Task instructions:
Out of the material that follows, write out exactly the lines from the line with "white brush: 1 -> 2" to the line with "white eraser: 4 -> 2", both ends included, and no others.

Top of Task inputs

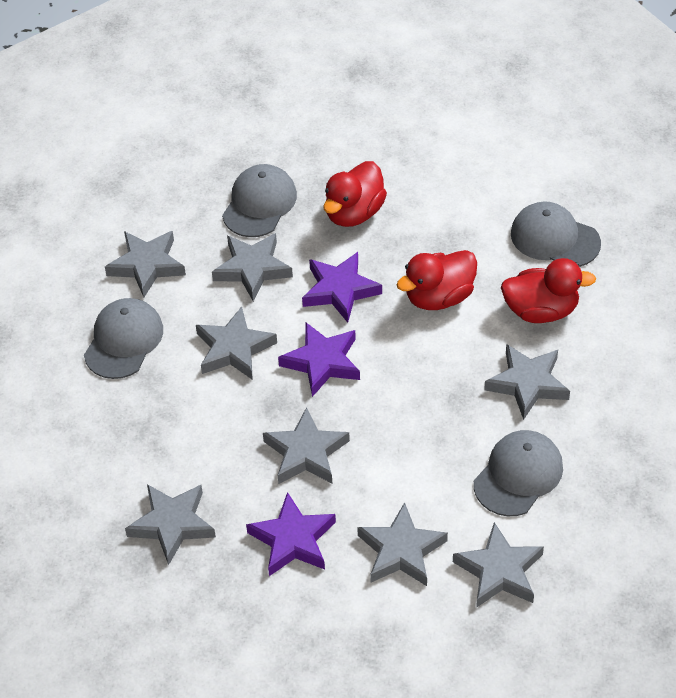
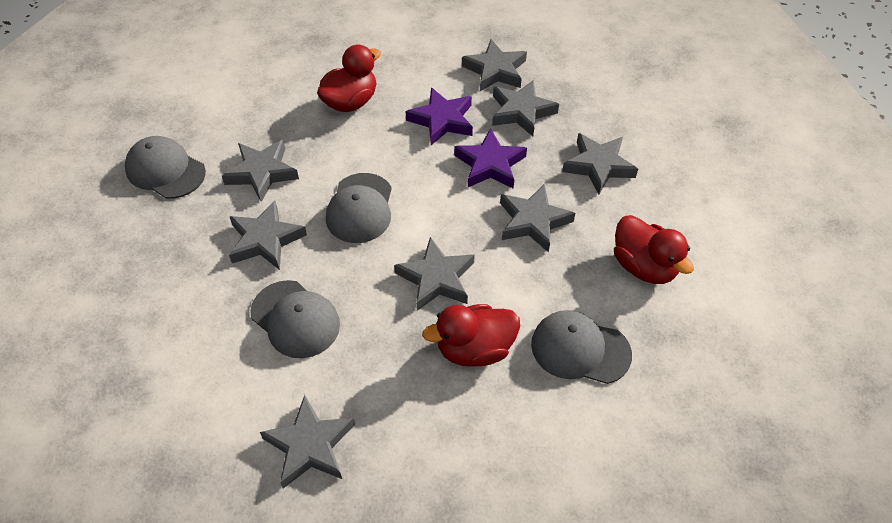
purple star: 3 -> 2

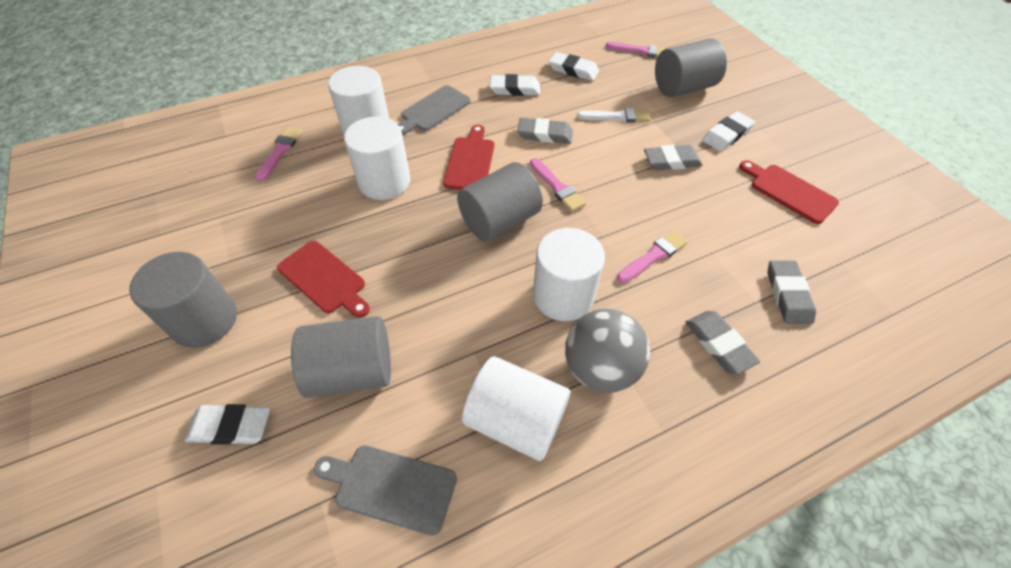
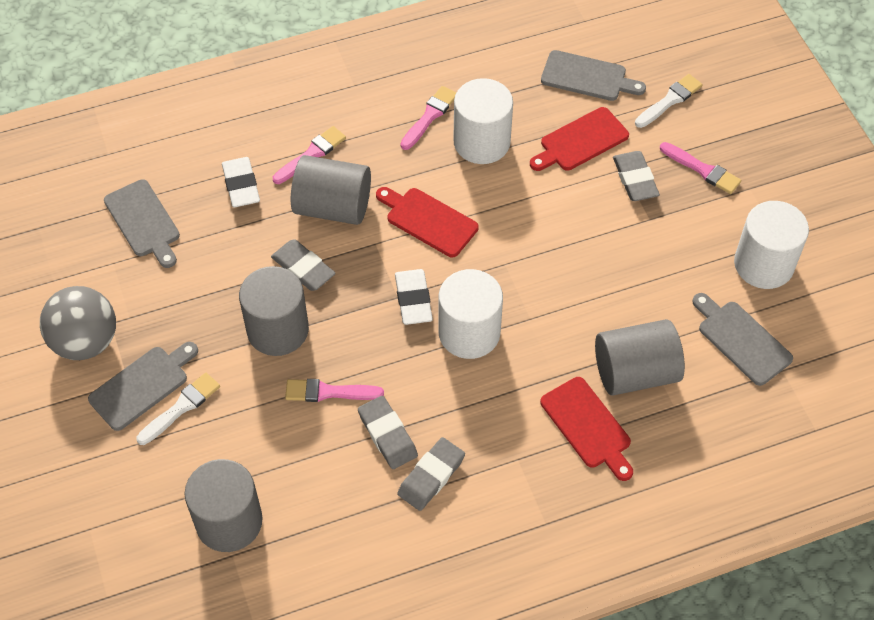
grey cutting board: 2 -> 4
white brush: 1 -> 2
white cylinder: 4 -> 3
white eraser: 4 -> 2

Bottom of Task inputs
Top of Task inputs

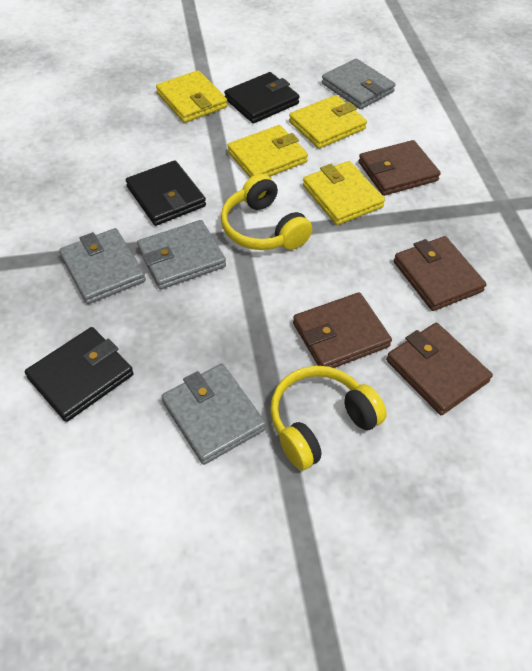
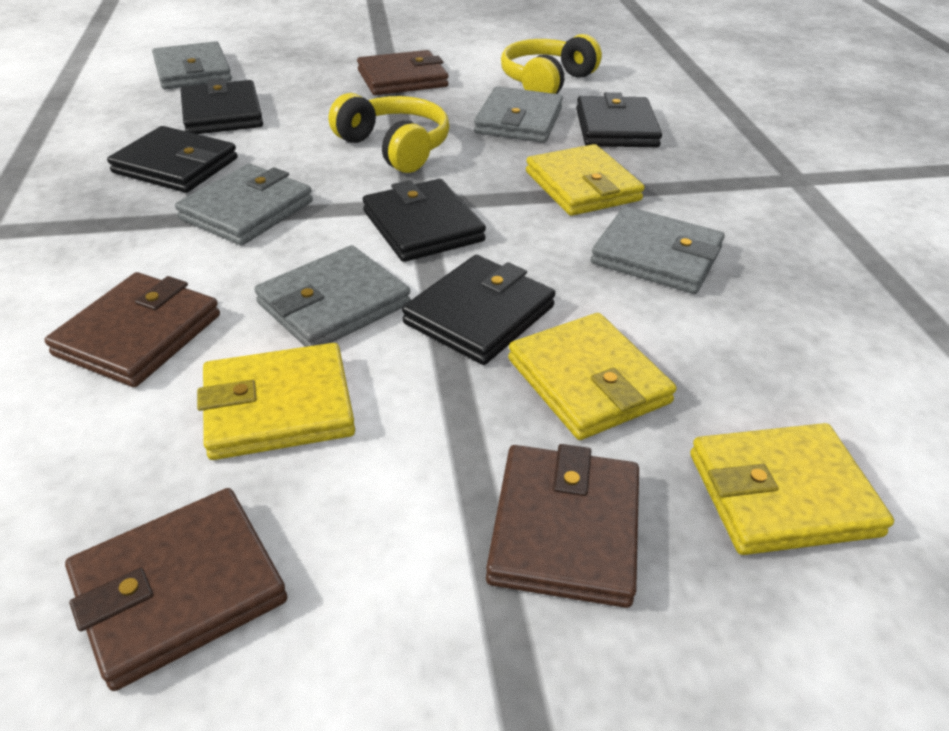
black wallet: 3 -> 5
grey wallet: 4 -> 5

Bottom of Task inputs
Top of Task inputs

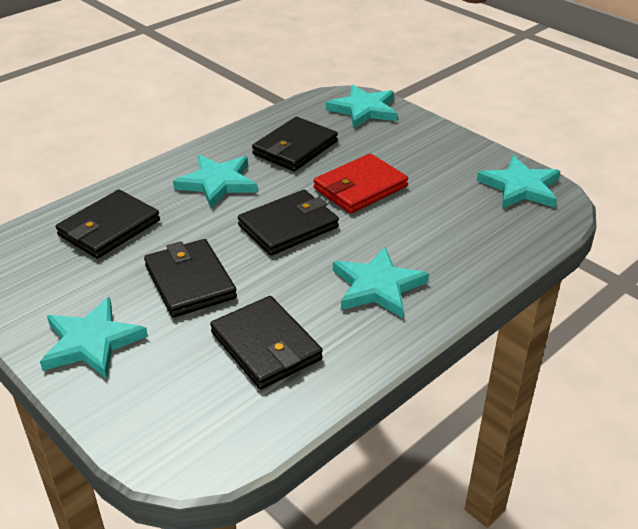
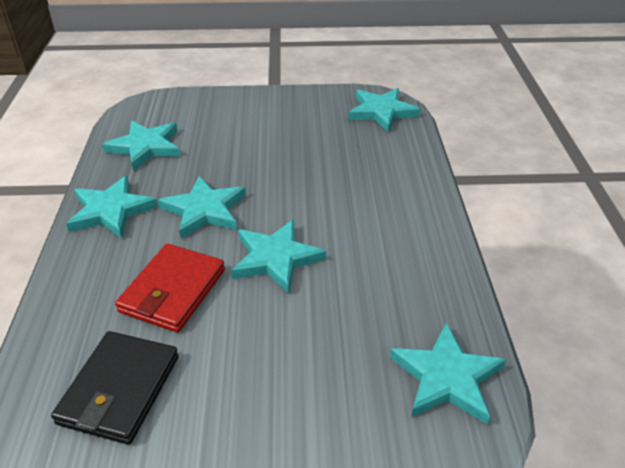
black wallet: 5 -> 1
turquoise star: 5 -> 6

Bottom of Task inputs

Written reply:
white brush: 1 -> 2
white cylinder: 4 -> 3
white eraser: 4 -> 2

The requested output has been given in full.